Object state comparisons
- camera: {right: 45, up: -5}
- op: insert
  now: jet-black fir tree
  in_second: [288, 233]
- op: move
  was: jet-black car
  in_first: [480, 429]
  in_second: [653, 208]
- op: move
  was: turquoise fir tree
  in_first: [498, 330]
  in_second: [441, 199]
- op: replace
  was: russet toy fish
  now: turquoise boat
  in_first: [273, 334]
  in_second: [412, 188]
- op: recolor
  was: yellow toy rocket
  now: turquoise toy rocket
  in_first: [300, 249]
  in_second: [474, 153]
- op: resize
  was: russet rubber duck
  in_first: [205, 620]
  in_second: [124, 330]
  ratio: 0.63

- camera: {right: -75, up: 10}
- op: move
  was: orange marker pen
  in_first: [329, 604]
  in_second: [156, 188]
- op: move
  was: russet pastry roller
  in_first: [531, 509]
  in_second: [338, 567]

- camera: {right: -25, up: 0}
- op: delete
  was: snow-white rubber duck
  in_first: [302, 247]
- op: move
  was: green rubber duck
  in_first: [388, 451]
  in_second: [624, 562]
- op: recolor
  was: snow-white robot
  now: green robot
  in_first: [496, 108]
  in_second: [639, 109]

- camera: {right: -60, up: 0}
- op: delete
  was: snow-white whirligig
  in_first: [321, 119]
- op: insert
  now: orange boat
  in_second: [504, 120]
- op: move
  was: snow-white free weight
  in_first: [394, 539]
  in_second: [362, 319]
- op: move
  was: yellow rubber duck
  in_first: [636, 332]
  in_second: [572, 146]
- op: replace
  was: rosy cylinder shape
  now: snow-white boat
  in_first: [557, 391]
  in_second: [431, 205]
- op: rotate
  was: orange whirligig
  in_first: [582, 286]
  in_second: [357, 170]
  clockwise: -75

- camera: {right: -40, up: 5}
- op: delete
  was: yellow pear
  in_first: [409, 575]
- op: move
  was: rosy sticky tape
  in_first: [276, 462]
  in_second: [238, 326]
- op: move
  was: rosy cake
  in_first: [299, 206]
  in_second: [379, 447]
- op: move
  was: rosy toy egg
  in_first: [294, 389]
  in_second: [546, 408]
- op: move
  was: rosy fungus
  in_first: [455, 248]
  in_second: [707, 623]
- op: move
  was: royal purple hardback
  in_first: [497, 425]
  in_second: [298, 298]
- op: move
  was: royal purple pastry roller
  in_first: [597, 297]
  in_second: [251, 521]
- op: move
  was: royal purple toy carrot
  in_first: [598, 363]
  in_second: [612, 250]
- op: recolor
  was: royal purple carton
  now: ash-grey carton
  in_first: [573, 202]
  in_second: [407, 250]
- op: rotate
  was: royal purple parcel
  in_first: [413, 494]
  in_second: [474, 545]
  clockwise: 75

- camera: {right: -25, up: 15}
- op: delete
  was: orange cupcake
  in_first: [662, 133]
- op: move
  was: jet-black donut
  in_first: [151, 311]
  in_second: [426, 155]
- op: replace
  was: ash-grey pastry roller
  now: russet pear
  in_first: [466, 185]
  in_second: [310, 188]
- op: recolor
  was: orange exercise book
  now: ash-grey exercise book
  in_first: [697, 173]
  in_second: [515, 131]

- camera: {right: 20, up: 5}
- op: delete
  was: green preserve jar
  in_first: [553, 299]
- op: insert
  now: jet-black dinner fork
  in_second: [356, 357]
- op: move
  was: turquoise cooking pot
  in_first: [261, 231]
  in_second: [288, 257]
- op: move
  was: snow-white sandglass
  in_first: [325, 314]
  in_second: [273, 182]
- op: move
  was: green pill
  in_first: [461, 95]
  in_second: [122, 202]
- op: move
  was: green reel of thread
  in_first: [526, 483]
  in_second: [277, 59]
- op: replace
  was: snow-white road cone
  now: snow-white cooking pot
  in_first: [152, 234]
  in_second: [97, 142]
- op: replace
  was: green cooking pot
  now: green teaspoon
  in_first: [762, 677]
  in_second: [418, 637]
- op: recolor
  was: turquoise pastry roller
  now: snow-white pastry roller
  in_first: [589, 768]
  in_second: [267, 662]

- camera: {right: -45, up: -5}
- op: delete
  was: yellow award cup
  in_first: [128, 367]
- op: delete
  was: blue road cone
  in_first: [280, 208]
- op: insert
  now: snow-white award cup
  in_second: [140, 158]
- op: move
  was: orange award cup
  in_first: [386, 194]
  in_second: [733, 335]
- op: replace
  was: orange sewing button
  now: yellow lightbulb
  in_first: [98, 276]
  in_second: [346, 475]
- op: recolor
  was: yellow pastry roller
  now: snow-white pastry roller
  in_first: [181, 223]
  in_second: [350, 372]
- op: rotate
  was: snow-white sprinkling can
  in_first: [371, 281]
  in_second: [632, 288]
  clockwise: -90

Task to carry out = I need each of the entries above printed again exactly.

Response =
- camera: {right: 45, up: -5}
- op: insert
  now: jet-black fir tree
  in_second: [288, 233]
- op: move
  was: jet-black car
  in_first: [480, 429]
  in_second: [653, 208]
- op: move
  was: turquoise fir tree
  in_first: [498, 330]
  in_second: [441, 199]
- op: replace
  was: russet toy fish
  now: turquoise boat
  in_first: [273, 334]
  in_second: [412, 188]
- op: recolor
  was: yellow toy rocket
  now: turquoise toy rocket
  in_first: [300, 249]
  in_second: [474, 153]
- op: resize
  was: russet rubber duck
  in_first: [205, 620]
  in_second: [124, 330]
  ratio: 0.63

- camera: {right: -75, up: 10}
- op: move
  was: orange marker pen
  in_first: [329, 604]
  in_second: [156, 188]
- op: move
  was: russet pastry roller
  in_first: [531, 509]
  in_second: [338, 567]

- camera: {right: -25, up: 0}
- op: delete
  was: snow-white rubber duck
  in_first: [302, 247]
- op: move
  was: green rubber duck
  in_first: [388, 451]
  in_second: [624, 562]
- op: recolor
  was: snow-white robot
  now: green robot
  in_first: [496, 108]
  in_second: [639, 109]

- camera: {right: -60, up: 0}
- op: delete
  was: snow-white whirligig
  in_first: [321, 119]
- op: insert
  now: orange boat
  in_second: [504, 120]
- op: move
  was: snow-white free weight
  in_first: [394, 539]
  in_second: [362, 319]
- op: move
  was: yellow rubber duck
  in_first: [636, 332]
  in_second: [572, 146]
- op: replace
  was: rosy cylinder shape
  now: snow-white boat
  in_first: [557, 391]
  in_second: [431, 205]
- op: rotate
  was: orange whirligig
  in_first: [582, 286]
  in_second: [357, 170]
  clockwise: -75

- camera: {right: -40, up: 5}
- op: delete
  was: yellow pear
  in_first: [409, 575]
- op: move
  was: rosy sticky tape
  in_first: [276, 462]
  in_second: [238, 326]
- op: move
  was: rosy cake
  in_first: [299, 206]
  in_second: [379, 447]
- op: move
  was: rosy toy egg
  in_first: [294, 389]
  in_second: [546, 408]
- op: move
  was: rosy fungus
  in_first: [455, 248]
  in_second: [707, 623]
- op: move
  was: royal purple hardback
  in_first: [497, 425]
  in_second: [298, 298]
- op: move
  was: royal purple pastry roller
  in_first: [597, 297]
  in_second: [251, 521]
- op: move
  was: royal purple toy carrot
  in_first: [598, 363]
  in_second: [612, 250]
- op: recolor
  was: royal purple carton
  now: ash-grey carton
  in_first: [573, 202]
  in_second: [407, 250]
- op: rotate
  was: royal purple parcel
  in_first: [413, 494]
  in_second: [474, 545]
  clockwise: 75

- camera: {right: -25, up: 15}
- op: delete
  was: orange cupcake
  in_first: [662, 133]
- op: move
  was: jet-black donut
  in_first: [151, 311]
  in_second: [426, 155]
- op: replace
  was: ash-grey pastry roller
  now: russet pear
  in_first: [466, 185]
  in_second: [310, 188]
- op: recolor
  was: orange exercise book
  now: ash-grey exercise book
  in_first: [697, 173]
  in_second: [515, 131]

- camera: {right: 20, up: 5}
- op: delete
  was: green preserve jar
  in_first: [553, 299]
- op: insert
  now: jet-black dinner fork
  in_second: [356, 357]
- op: move
  was: turquoise cooking pot
  in_first: [261, 231]
  in_second: [288, 257]
- op: move
  was: snow-white sandglass
  in_first: [325, 314]
  in_second: [273, 182]
- op: move
  was: green pill
  in_first: [461, 95]
  in_second: [122, 202]
- op: move
  was: green reel of thread
  in_first: [526, 483]
  in_second: [277, 59]
- op: replace
  was: snow-white road cone
  now: snow-white cooking pot
  in_first: [152, 234]
  in_second: [97, 142]
- op: replace
  was: green cooking pot
  now: green teaspoon
  in_first: [762, 677]
  in_second: [418, 637]
- op: recolor
  was: turquoise pastry roller
  now: snow-white pastry roller
  in_first: [589, 768]
  in_second: [267, 662]

- camera: {right: -45, up: -5}
- op: delete
  was: yellow award cup
  in_first: [128, 367]
- op: delete
  was: blue road cone
  in_first: [280, 208]
- op: insert
  now: snow-white award cup
  in_second: [140, 158]
- op: move
  was: orange award cup
  in_first: [386, 194]
  in_second: [733, 335]
- op: replace
  was: orange sewing button
  now: yellow lightbulb
  in_first: [98, 276]
  in_second: [346, 475]
- op: recolor
  was: yellow pastry roller
  now: snow-white pastry roller
  in_first: [181, 223]
  in_second: [350, 372]
- op: rotate
  was: snow-white sprinkling can
  in_first: [371, 281]
  in_second: [632, 288]
  clockwise: -90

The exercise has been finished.